»»

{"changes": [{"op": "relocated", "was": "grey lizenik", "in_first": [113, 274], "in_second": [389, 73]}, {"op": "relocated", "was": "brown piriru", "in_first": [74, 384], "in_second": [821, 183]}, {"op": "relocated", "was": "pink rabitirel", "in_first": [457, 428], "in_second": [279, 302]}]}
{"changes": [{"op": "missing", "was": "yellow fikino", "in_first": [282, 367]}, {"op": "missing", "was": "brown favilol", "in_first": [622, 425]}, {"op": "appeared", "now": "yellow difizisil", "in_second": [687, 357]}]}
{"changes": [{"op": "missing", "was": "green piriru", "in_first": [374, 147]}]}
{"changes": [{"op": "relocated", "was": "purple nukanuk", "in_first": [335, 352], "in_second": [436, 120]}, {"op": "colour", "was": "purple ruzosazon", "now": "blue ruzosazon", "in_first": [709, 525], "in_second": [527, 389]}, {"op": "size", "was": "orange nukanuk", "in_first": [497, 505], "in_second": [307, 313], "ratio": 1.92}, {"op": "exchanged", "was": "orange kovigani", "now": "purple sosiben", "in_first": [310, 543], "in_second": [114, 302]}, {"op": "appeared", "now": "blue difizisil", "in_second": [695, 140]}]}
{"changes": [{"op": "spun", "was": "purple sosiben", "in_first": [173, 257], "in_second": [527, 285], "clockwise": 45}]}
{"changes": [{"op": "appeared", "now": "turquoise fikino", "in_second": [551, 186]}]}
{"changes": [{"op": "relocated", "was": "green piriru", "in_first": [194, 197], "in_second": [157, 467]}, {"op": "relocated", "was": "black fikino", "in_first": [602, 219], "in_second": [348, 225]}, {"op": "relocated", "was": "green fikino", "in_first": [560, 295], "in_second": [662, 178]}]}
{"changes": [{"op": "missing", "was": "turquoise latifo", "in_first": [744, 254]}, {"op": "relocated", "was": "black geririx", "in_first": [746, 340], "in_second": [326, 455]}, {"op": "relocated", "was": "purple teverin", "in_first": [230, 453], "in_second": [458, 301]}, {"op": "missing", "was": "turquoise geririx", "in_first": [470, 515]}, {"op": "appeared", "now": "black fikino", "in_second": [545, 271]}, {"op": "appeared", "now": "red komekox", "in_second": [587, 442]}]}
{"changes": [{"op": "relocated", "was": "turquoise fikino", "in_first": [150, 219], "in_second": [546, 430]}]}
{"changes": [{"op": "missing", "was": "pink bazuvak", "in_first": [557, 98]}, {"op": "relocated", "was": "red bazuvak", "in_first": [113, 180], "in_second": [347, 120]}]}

««

# [Task requirements]
Exactly as they appear above, return all of the records.

# [Completed task]
{"changes": [{"op": "relocated", "was": "grey lizenik", "in_first": [113, 274], "in_second": [389, 73]}, {"op": "relocated", "was": "brown piriru", "in_first": [74, 384], "in_second": [821, 183]}, {"op": "relocated", "was": "pink rabitirel", "in_first": [457, 428], "in_second": [279, 302]}]}
{"changes": [{"op": "missing", "was": "yellow fikino", "in_first": [282, 367]}, {"op": "missing", "was": "brown favilol", "in_first": [622, 425]}, {"op": "appeared", "now": "yellow difizisil", "in_second": [687, 357]}]}
{"changes": [{"op": "missing", "was": "green piriru", "in_first": [374, 147]}]}
{"changes": [{"op": "relocated", "was": "purple nukanuk", "in_first": [335, 352], "in_second": [436, 120]}, {"op": "colour", "was": "purple ruzosazon", "now": "blue ruzosazon", "in_first": [709, 525], "in_second": [527, 389]}, {"op": "size", "was": "orange nukanuk", "in_first": [497, 505], "in_second": [307, 313], "ratio": 1.92}, {"op": "exchanged", "was": "orange kovigani", "now": "purple sosiben", "in_first": [310, 543], "in_second": [114, 302]}, {"op": "appeared", "now": "blue difizisil", "in_second": [695, 140]}]}
{"changes": [{"op": "spun", "was": "purple sosiben", "in_first": [173, 257], "in_second": [527, 285], "clockwise": 45}]}
{"changes": [{"op": "appeared", "now": "turquoise fikino", "in_second": [551, 186]}]}
{"changes": [{"op": "relocated", "was": "green piriru", "in_first": [194, 197], "in_second": [157, 467]}, {"op": "relocated", "was": "black fikino", "in_first": [602, 219], "in_second": [348, 225]}, {"op": "relocated", "was": "green fikino", "in_first": [560, 295], "in_second": [662, 178]}]}
{"changes": [{"op": "missing", "was": "turquoise latifo", "in_first": [744, 254]}, {"op": "relocated", "was": "black geririx", "in_first": [746, 340], "in_second": [326, 455]}, {"op": "relocated", "was": "purple teverin", "in_first": [230, 453], "in_second": [458, 301]}, {"op": "missing", "was": "turquoise geririx", "in_first": [470, 515]}, {"op": "appeared", "now": "black fikino", "in_second": [545, 271]}, {"op": "appeared", "now": "red komekox", "in_second": [587, 442]}]}
{"changes": [{"op": "relocated", "was": "turquoise fikino", "in_first": [150, 219], "in_second": [546, 430]}]}
{"changes": [{"op": "missing", "was": "pink bazuvak", "in_first": [557, 98]}, {"op": "relocated", "was": "red bazuvak", "in_first": [113, 180], "in_second": [347, 120]}]}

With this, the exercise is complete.